[Provided records]
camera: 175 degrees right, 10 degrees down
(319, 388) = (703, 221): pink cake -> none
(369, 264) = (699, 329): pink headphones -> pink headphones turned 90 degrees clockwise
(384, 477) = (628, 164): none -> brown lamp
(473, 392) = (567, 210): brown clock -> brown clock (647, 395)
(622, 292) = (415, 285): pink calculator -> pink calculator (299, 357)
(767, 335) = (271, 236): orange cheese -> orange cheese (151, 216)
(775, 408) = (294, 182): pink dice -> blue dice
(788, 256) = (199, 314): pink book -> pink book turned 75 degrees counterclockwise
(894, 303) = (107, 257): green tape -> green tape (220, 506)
==
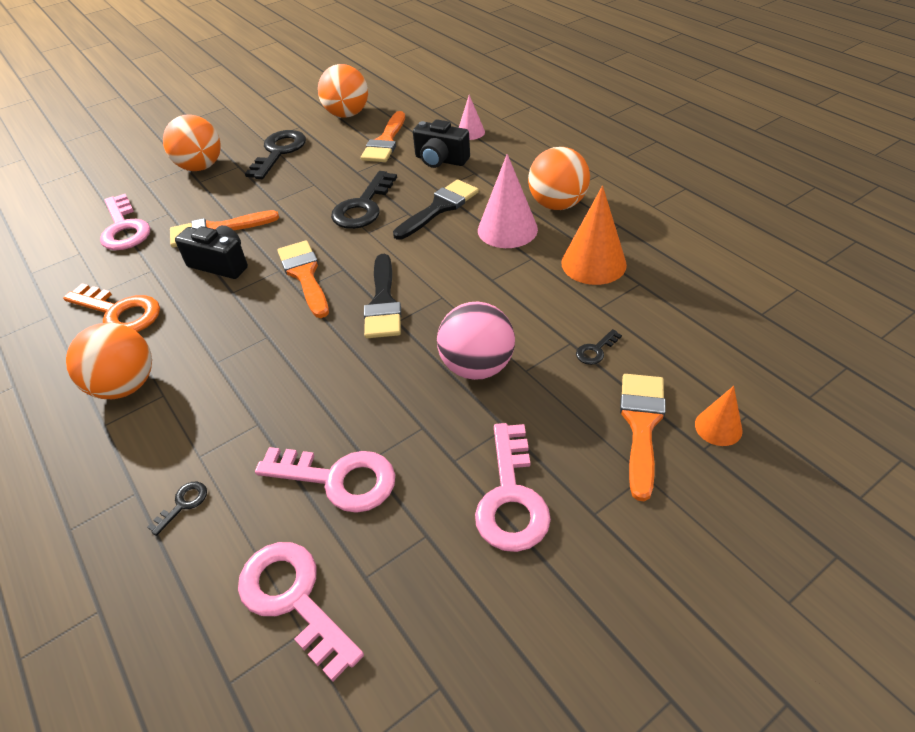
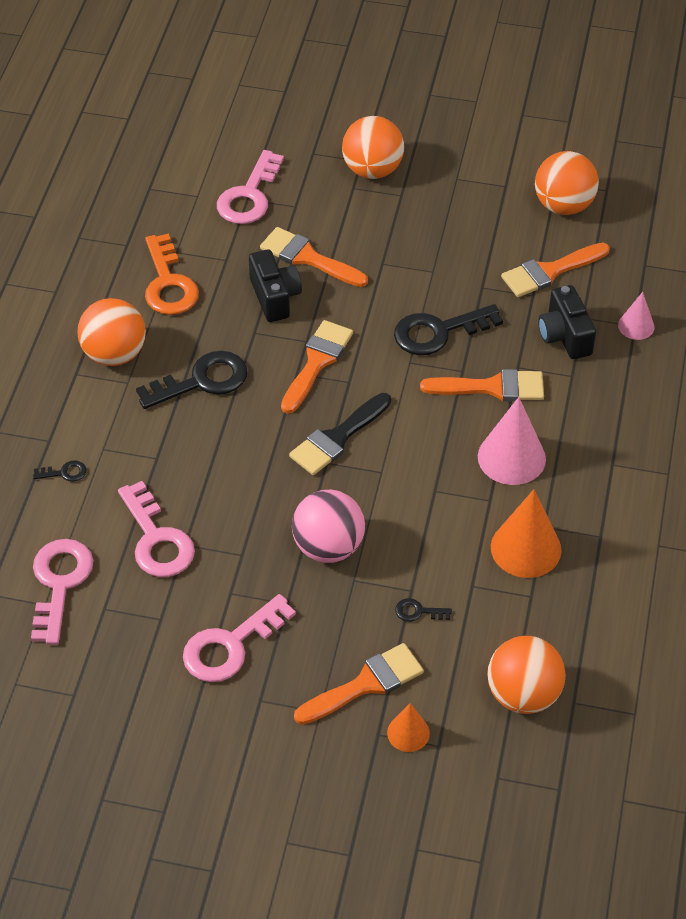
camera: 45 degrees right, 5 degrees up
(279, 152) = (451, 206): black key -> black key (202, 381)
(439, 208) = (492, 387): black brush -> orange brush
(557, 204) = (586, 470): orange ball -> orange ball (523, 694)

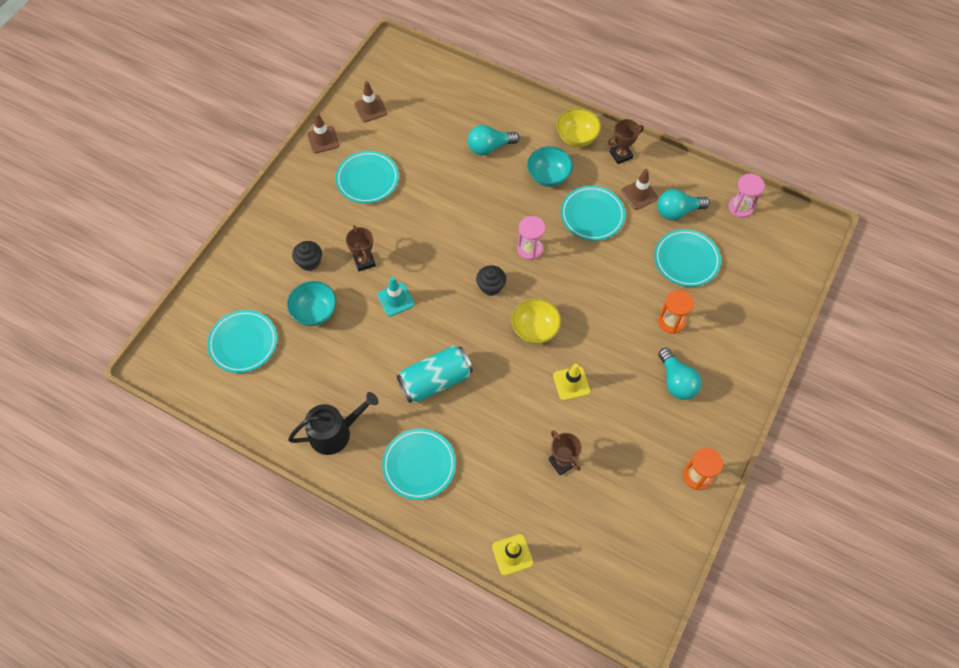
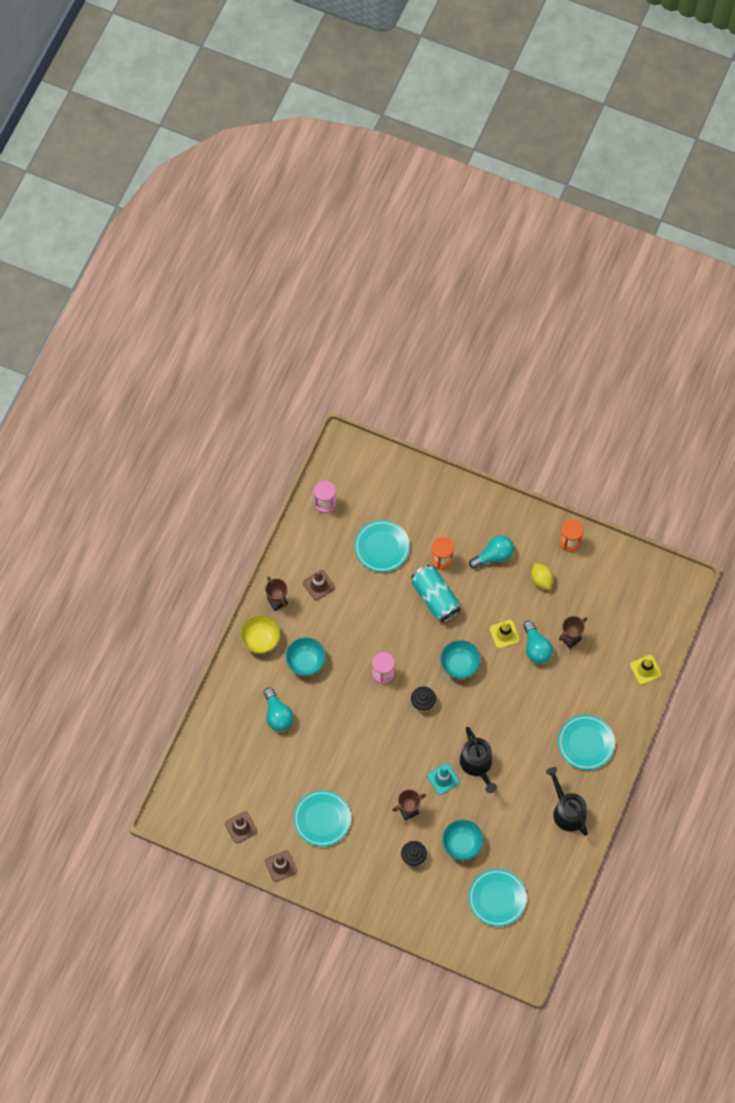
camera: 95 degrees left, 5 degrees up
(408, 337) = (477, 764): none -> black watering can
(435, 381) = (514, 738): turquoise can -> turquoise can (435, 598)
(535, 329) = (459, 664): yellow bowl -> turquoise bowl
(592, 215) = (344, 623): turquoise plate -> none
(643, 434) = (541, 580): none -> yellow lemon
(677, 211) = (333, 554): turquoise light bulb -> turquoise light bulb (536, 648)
...
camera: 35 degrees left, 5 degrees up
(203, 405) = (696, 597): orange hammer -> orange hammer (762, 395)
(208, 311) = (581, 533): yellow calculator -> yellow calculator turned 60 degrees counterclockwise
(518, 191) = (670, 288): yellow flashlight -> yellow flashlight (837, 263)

[What you are asked to do]
Only the lines above starting at the line that holds "(775, 408) = (294, 182): pink" and ending at the line that holds "(894, 303) = (107, 257): green" are to be repeated, exactly and in full.

[Finished task]
(775, 408) = (294, 182): pink dice -> blue dice
(788, 256) = (199, 314): pink book -> pink book turned 75 degrees counterclockwise
(894, 303) = (107, 257): green tape -> green tape (220, 506)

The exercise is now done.